§ **About this exercise**
Return, word for word, the lines of the listing below from the one with "yellow square: (21, 31) -> (42, 65), moved" through the one with "brown circle: (99, 62) -> (118, 35), moved", and no other lines.

##############################

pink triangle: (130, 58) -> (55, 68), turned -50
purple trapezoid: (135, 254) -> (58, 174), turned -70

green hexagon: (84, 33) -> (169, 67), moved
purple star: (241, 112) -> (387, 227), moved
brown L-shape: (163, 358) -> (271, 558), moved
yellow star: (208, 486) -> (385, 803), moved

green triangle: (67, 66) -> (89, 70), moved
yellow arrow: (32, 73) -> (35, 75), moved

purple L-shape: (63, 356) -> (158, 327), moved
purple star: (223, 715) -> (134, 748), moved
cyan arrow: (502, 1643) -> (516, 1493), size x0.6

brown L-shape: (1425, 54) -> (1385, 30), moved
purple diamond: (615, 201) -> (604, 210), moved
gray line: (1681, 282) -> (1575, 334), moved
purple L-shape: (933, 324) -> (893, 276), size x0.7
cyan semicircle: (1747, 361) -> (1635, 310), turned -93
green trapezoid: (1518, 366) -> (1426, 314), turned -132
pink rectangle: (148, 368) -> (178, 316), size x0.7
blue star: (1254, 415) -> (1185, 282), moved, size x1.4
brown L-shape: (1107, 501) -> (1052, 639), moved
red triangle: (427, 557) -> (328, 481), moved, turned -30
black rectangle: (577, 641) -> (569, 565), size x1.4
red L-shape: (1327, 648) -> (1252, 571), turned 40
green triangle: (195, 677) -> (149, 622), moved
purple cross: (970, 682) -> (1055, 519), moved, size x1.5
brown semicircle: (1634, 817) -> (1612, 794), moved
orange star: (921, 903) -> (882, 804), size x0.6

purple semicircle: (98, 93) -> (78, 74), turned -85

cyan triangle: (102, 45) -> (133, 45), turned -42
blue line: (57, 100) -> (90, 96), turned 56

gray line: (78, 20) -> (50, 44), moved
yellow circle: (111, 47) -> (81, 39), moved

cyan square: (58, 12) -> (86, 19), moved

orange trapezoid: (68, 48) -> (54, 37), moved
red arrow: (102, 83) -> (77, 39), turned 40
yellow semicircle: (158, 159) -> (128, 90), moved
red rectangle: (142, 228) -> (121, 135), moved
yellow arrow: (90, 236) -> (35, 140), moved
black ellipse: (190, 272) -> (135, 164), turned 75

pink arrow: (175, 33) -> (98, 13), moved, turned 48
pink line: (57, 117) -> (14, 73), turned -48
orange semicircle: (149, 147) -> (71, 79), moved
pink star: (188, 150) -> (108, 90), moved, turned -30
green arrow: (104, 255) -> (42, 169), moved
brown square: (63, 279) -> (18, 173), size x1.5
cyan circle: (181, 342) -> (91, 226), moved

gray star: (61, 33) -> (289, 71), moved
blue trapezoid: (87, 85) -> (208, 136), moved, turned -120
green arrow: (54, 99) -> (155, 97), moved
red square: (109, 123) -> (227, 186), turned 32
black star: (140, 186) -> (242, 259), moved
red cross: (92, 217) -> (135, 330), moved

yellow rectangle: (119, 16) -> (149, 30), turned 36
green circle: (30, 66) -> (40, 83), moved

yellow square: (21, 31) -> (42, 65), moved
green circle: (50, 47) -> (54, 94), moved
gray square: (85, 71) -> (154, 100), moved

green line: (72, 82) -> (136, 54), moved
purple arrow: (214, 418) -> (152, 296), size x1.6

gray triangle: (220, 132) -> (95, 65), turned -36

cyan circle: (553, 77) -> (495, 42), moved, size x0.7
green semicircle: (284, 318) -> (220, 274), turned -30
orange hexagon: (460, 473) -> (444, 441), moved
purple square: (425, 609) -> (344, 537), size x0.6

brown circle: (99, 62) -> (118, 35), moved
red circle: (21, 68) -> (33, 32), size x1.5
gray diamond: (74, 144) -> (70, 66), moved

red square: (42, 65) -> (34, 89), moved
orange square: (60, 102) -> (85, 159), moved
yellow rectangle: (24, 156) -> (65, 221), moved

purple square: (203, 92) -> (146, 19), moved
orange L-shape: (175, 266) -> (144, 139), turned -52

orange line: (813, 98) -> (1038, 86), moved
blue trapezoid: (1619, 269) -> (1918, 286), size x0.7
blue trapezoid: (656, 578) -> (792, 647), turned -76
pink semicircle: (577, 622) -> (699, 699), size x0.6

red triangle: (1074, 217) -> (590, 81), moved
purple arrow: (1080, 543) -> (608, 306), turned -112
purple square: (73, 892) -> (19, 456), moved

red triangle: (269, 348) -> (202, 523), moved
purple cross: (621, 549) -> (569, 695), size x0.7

##############################

§ **Response below**
yellow square: (21, 31) -> (42, 65), moved
green circle: (50, 47) -> (54, 94), moved
gray square: (85, 71) -> (154, 100), moved

green line: (72, 82) -> (136, 54), moved
purple arrow: (214, 418) -> (152, 296), size x1.6

gray triangle: (220, 132) -> (95, 65), turned -36

cyan circle: (553, 77) -> (495, 42), moved, size x0.7
green semicircle: (284, 318) -> (220, 274), turned -30
orange hexagon: (460, 473) -> (444, 441), moved
purple square: (425, 609) -> (344, 537), size x0.6

brown circle: (99, 62) -> (118, 35), moved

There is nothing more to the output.